(Beginning of PROVIDED ENTRIES)
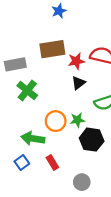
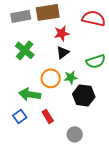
red star: (76, 61) -> (62, 33), moved
gray rectangle: (15, 64) -> (21, 16), moved
black triangle: (79, 83) -> (63, 52), moved

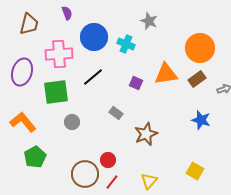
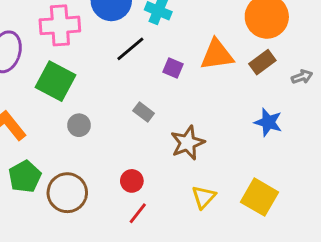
black line: (93, 77) -> (130, 49), moved
green square: (56, 92) -> (56, 81), turned 36
yellow square: (195, 171) -> (259, 197), size x1.4
brown circle: (85, 174) -> (67, 193), moved
yellow triangle: (149, 181) -> (204, 197), moved

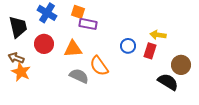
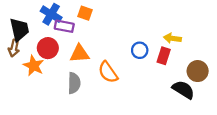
purple rectangle: (88, 24) -> (64, 26), moved
brown arrow: (16, 58) -> (14, 48), moved, turned -98
orange star: (21, 72) -> (34, 66), moved
gray semicircle: (79, 76) -> (74, 83), moved, turned 66

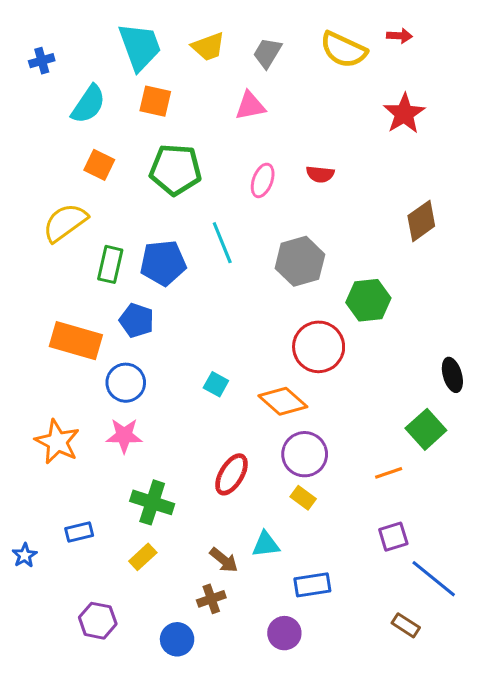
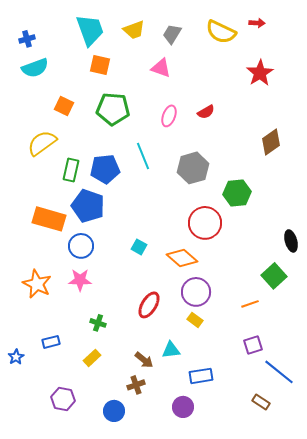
cyan semicircle: (88, 104) -> (35, 68), moved, turned 36
pink triangle: (250, 106) -> (161, 68), turned 30
red semicircle: (320, 174) -> (206, 112), turned -36
blue pentagon: (137, 320) -> (88, 206), size x1.5
green cross: (152, 502) -> (98, 323), size x0.6

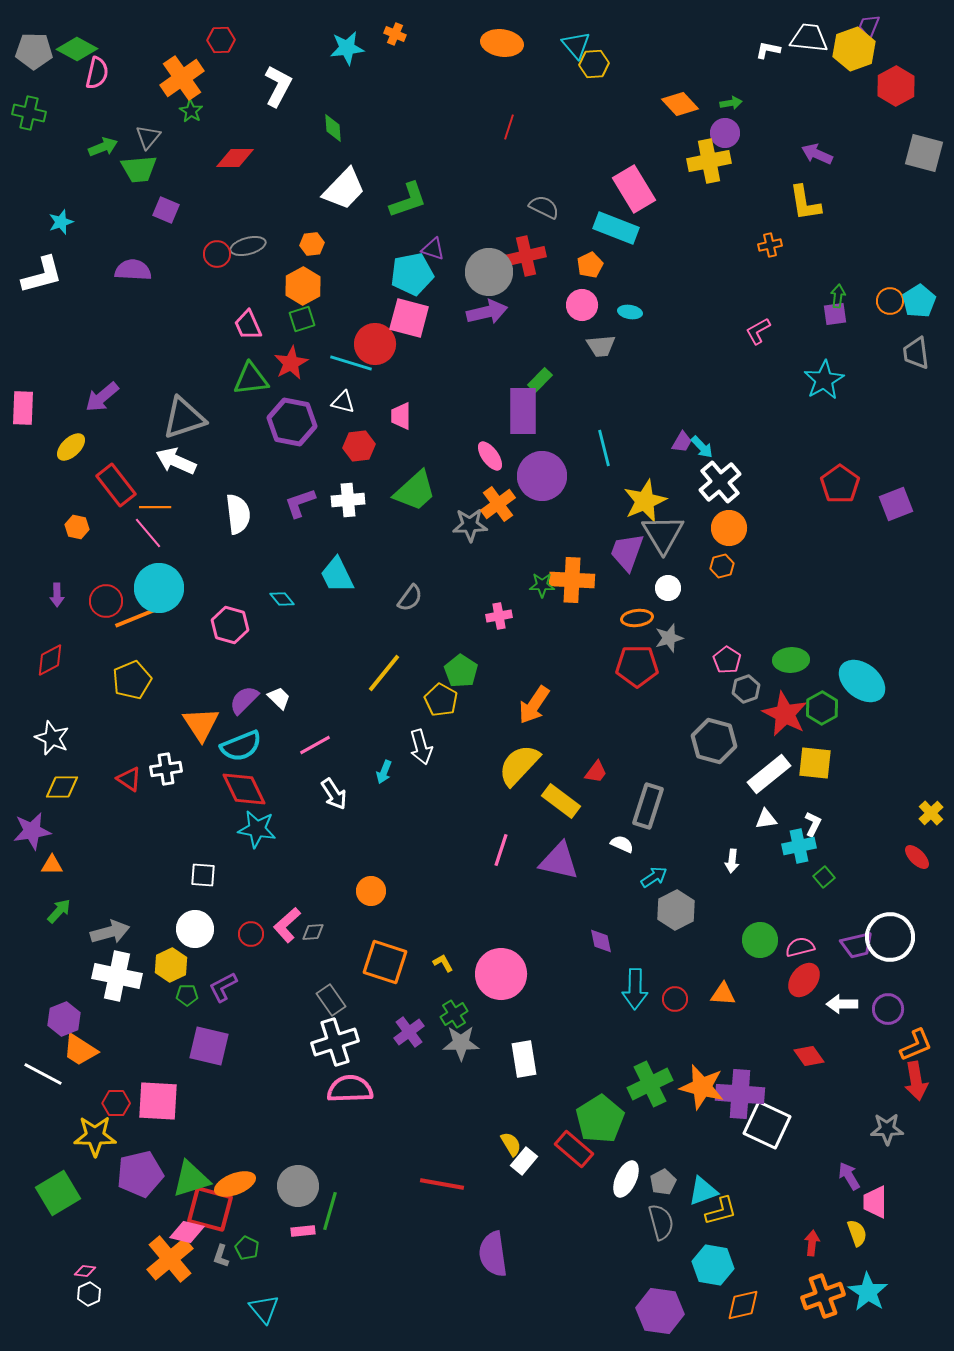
(End of PROVIDED ENTRIES)
ABOUT THIS EXERCISE
Find the lines in the records that include the string "rectangle", and reply with how many there are, nothing more.

RESPONSE BELOW
2